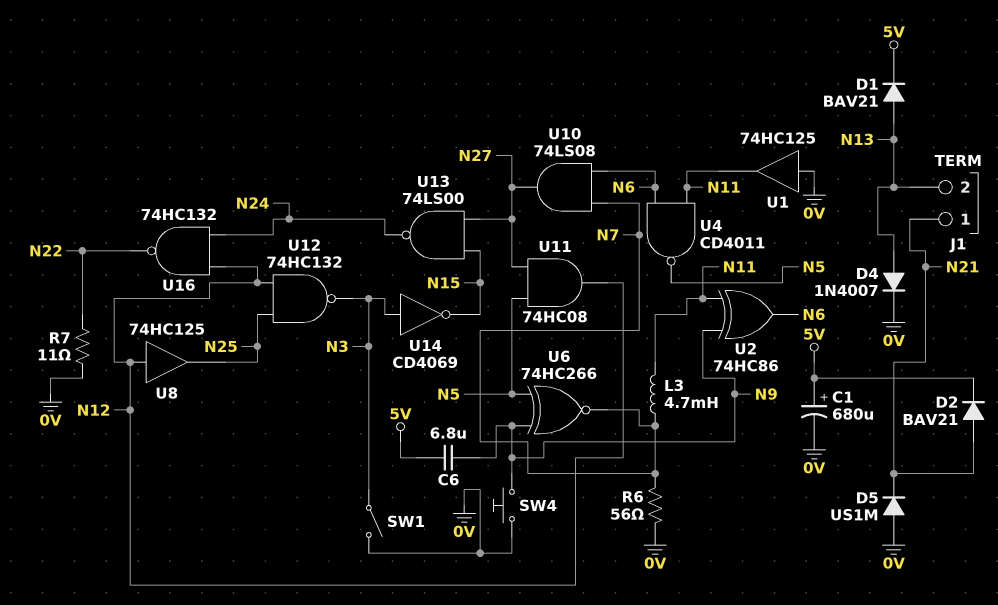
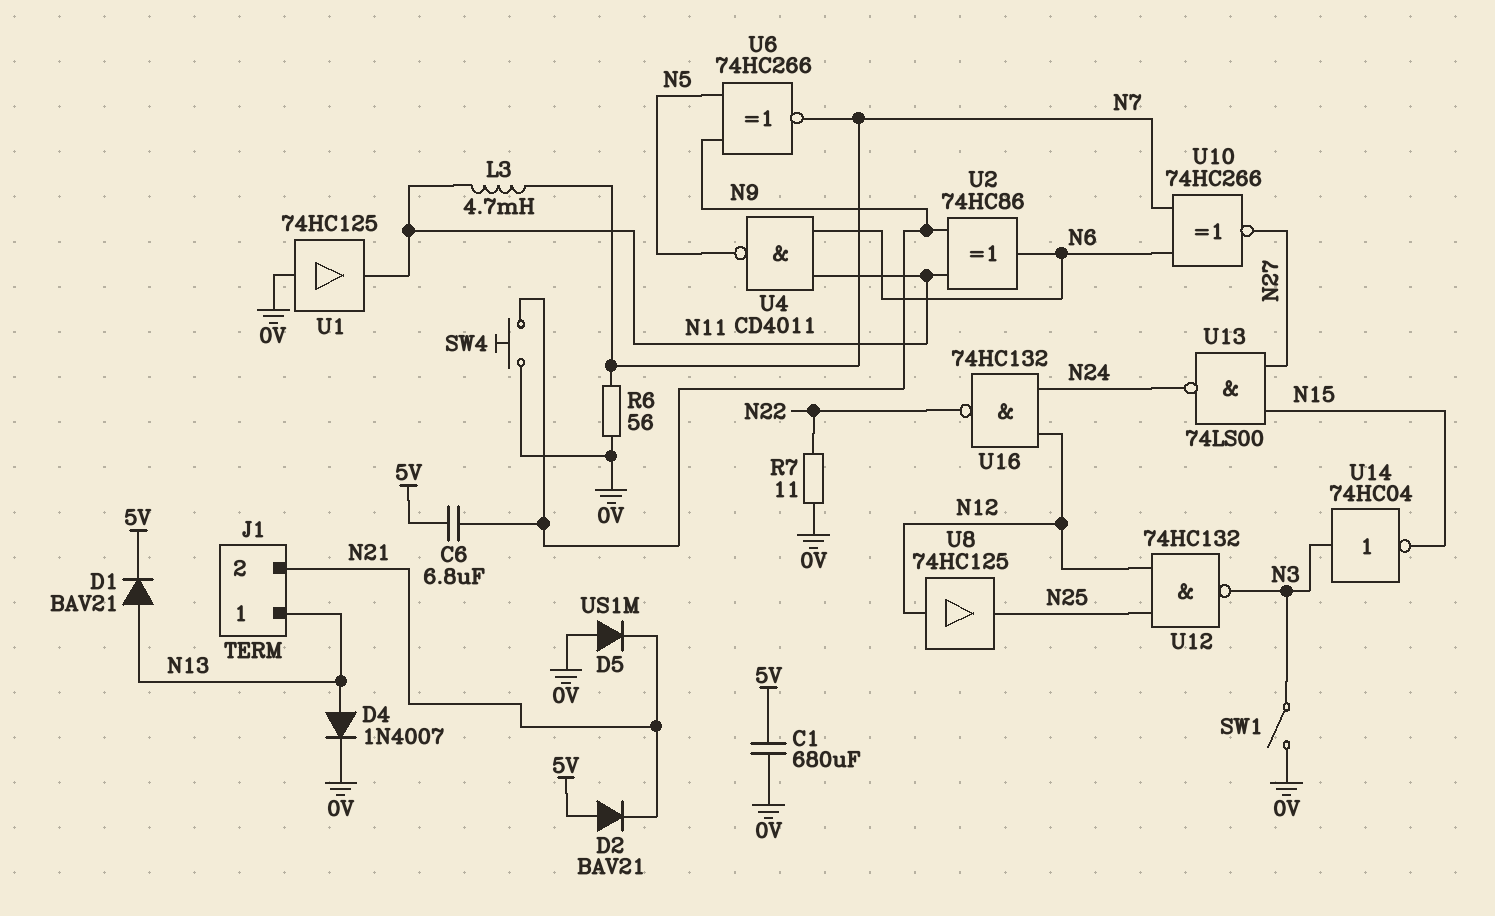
C1: 680uF (plus 5V, minus 0V) -> 680uF (0V, 5V)
D2: diode BAV21 (A N21, K 5V) -> diode BAV21 (A 5V, K N21)
J1 pin 1: N21 -> N13
J1 pin 2: N13 -> N21
U10: AND 74LS08 (in N6, in N7, out N27) -> XNOR 74HC266 (in N6, in N7, out N27)
U11: AND 74HC08 (in N5, in N27, out N12) -> none
U14: NOT CD4069 (in N3, out N15) -> NOT 74HC04 (in N3, out N15)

• • • • • • •

Pictures stay out, but every record above is to be returned exactly.

• _Written answer_:
C1: 680uF (plus 5V, minus 0V) -> 680uF (0V, 5V)
D2: diode BAV21 (A N21, K 5V) -> diode BAV21 (A 5V, K N21)
J1 pin 1: N21 -> N13
J1 pin 2: N13 -> N21
U10: AND 74LS08 (in N6, in N7, out N27) -> XNOR 74HC266 (in N6, in N7, out N27)
U11: AND 74HC08 (in N5, in N27, out N12) -> none
U14: NOT CD4069 (in N3, out N15) -> NOT 74HC04 (in N3, out N15)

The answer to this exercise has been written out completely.